### Problem to solve
Retype exactly the stretch of lines that begins at the line containing "kłódka (zielony) [337 220] -> none" and ends at the last line of the data, with no other lines.

━━ Data under study

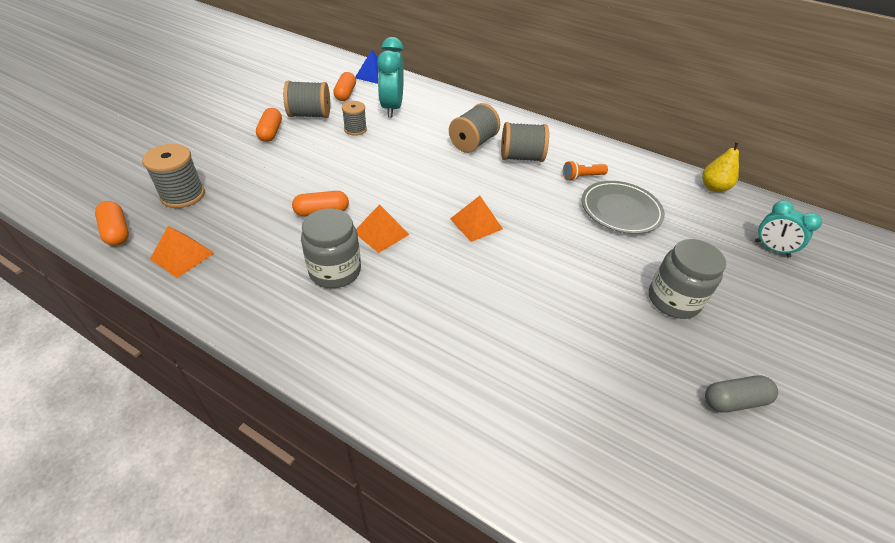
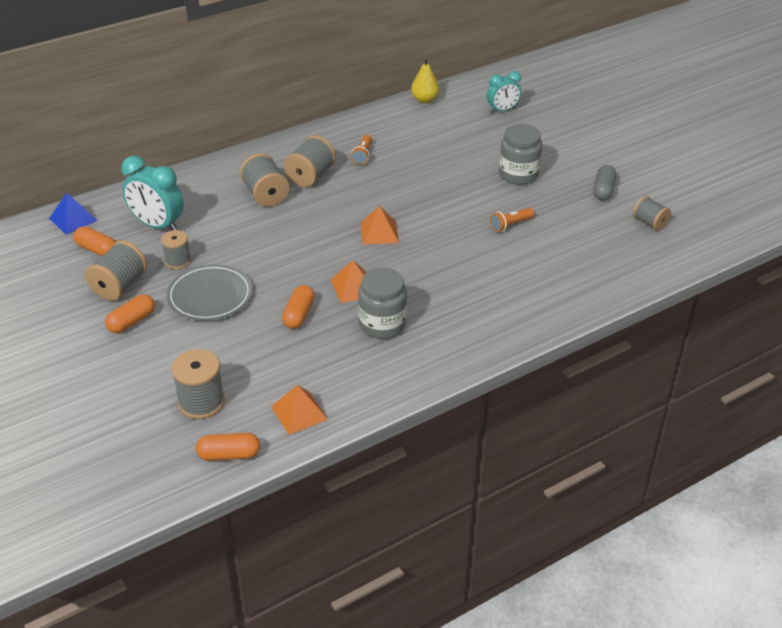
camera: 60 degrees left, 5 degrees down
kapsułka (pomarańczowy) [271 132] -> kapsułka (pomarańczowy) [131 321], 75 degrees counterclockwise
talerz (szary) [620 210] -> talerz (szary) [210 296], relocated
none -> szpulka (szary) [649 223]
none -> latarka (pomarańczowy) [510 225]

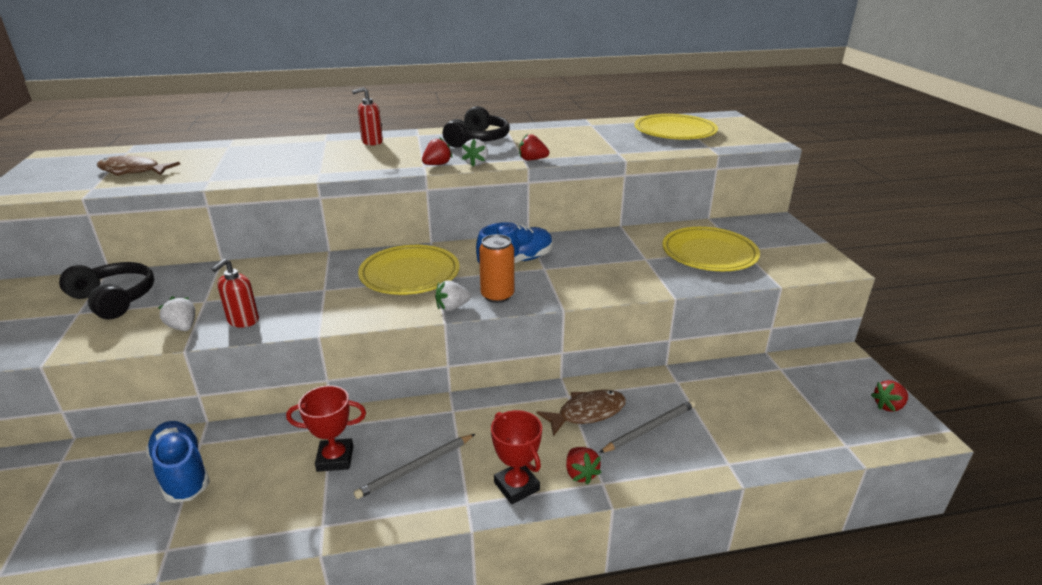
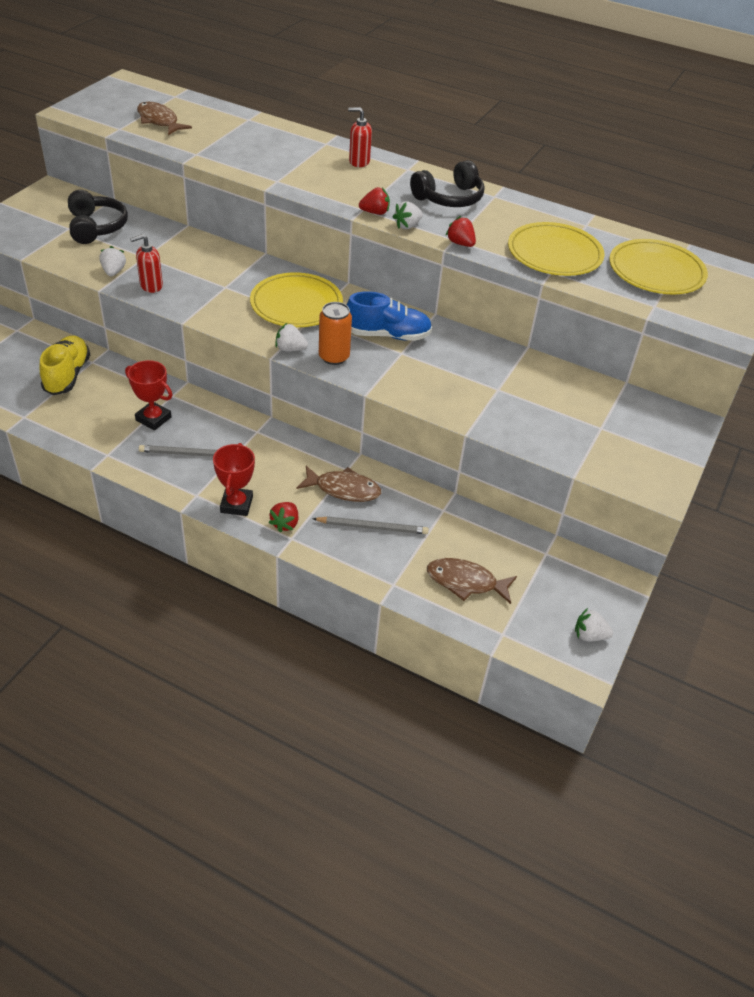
camera: 35 degrees right, 15 degrees up
talerz (żółty) [709 253] -> talerz (żółty) [554 254], relocated
truskawka (czerwony) [888 406] -> truskawka (biały) [589 635]
but (niebieski) [182 472] -> but (żółty) [67 375]
none -> ryba (brązowy) [465 582]

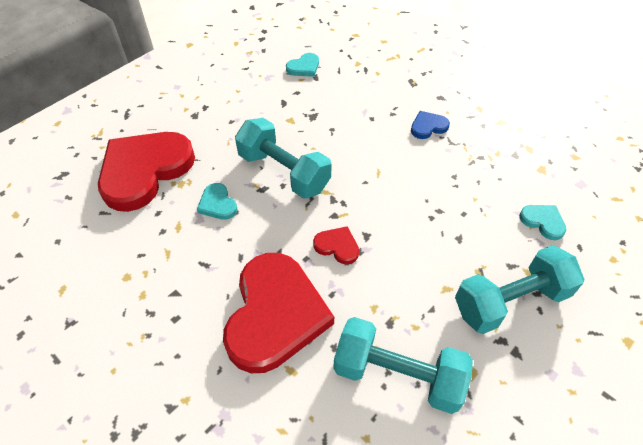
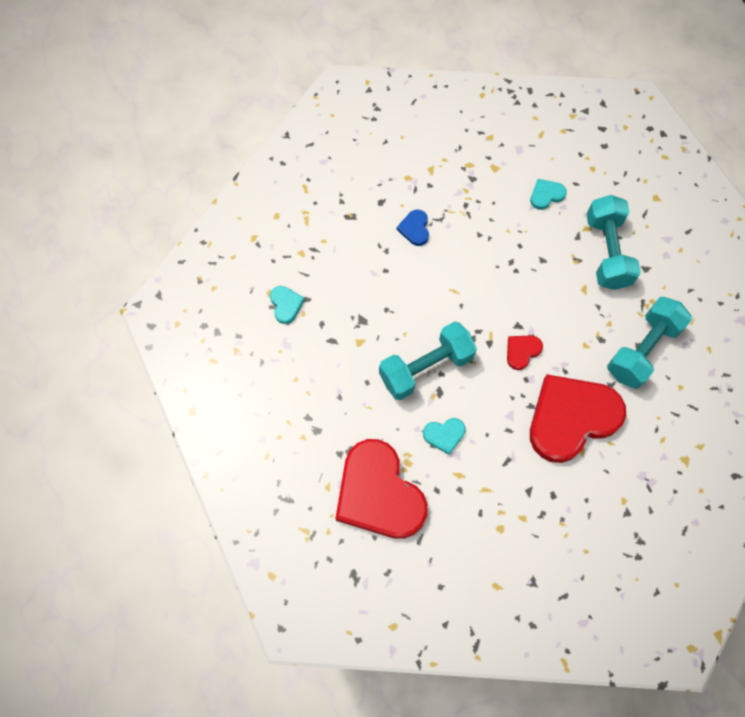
camera: 70 degrees left, 15 degrees up
serce (czerwony) [275 314] -> serce (czerwony) [571 418], 60 degrees counterclockwise

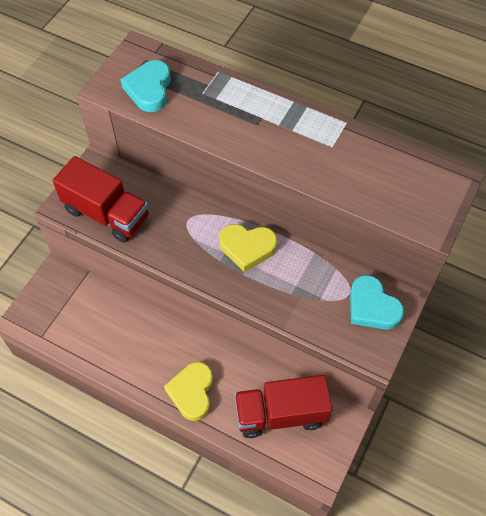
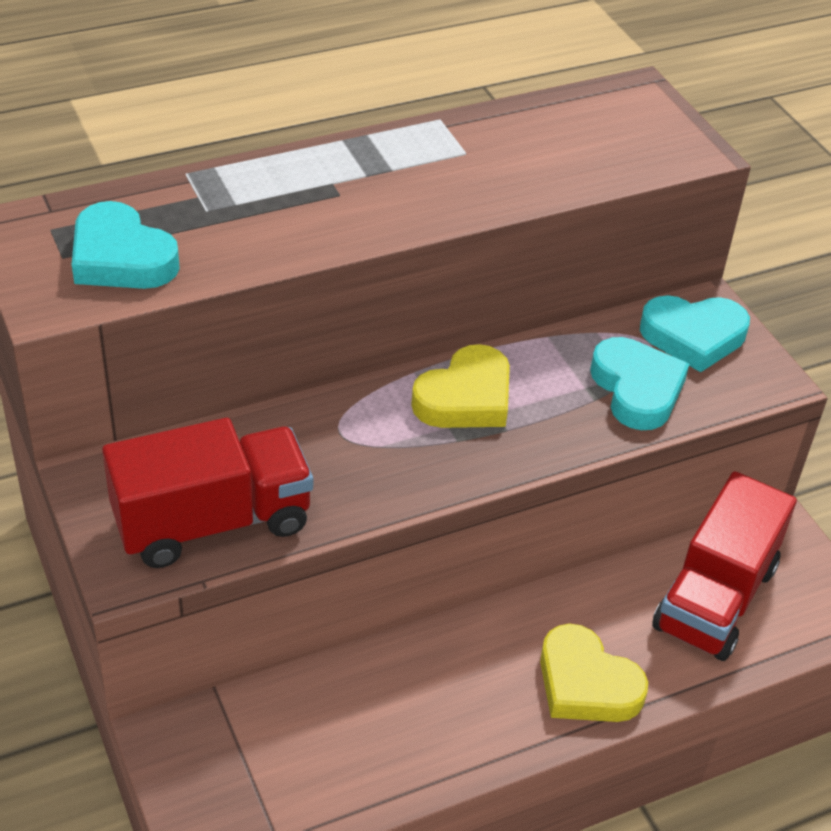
camera: 55 degrees left, 15 degrees down
none -> serce (turkusowy) [637 389]

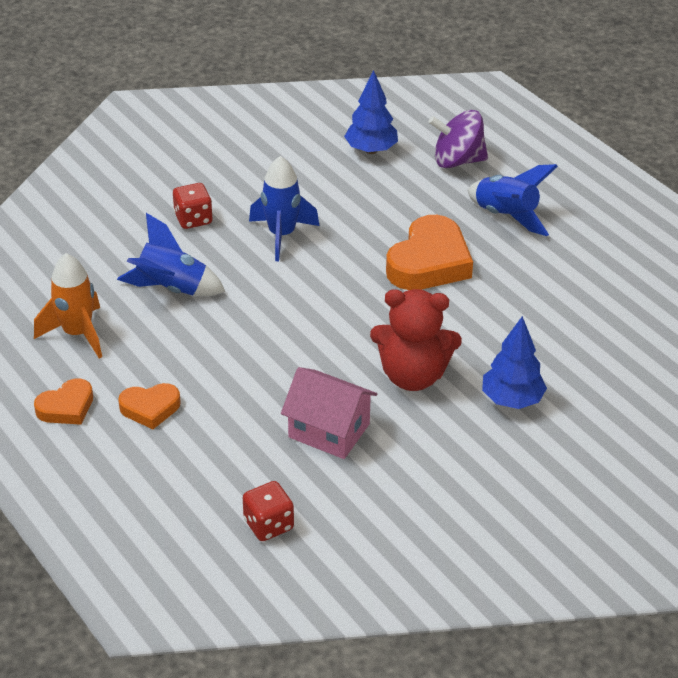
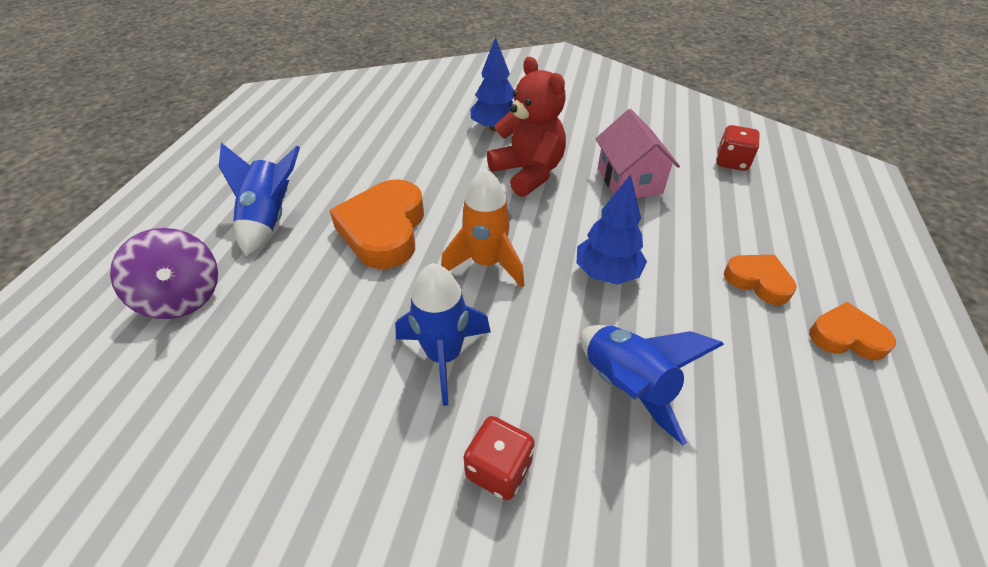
camera: 130 degrees left, 5 degrees up
drzewko (niebieski) [371 150] -> drzewko (niebieski) [606 273], relocated
serce (pomarańczowy) [429 262] -> serce (pomarańczowy) [384 230], 75 degrees counterclockwise
rakieta (pomarańczowy) [77 334] -> rakieta (pomarańczowy) [486 263], relocated

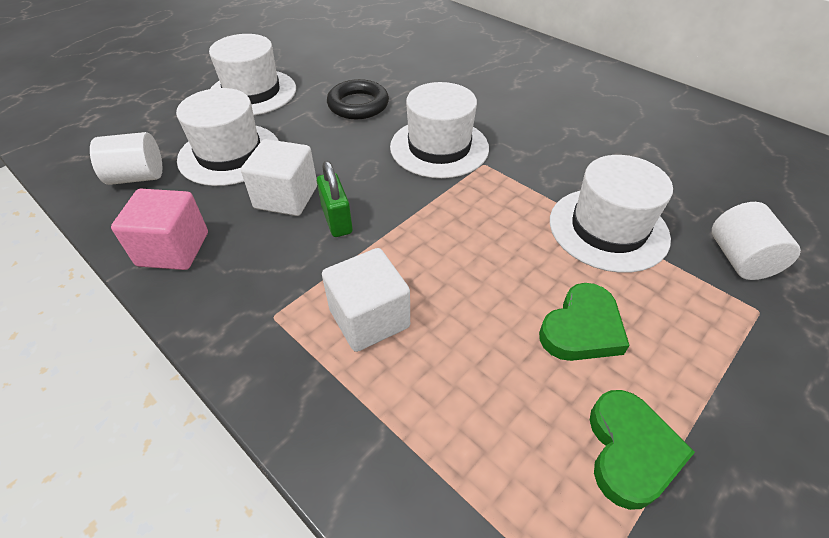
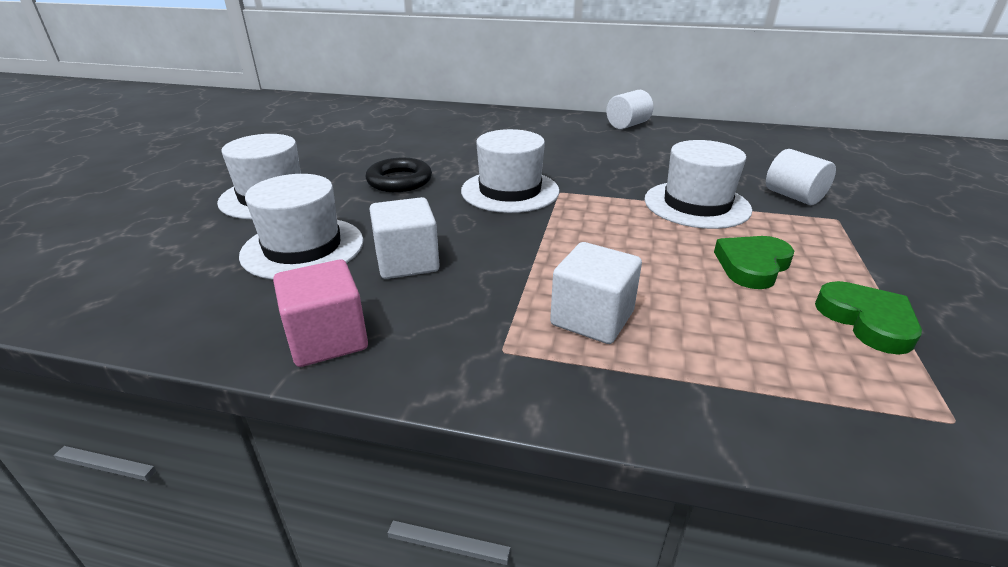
camera: 30 degrees left, 15 degrees down
walec (biały) [137 177] -> walec (biały) [627 125], relocated
kłódka (zielony) [337 220] -> none
serce (zielony) [582 328] -> serce (zielony) [752 265], 150 degrees counterclockwise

━━━━

### Response box
kłódka (zielony) [337 220] -> none
serce (zielony) [582 328] -> serce (zielony) [752 265], 150 degrees counterclockwise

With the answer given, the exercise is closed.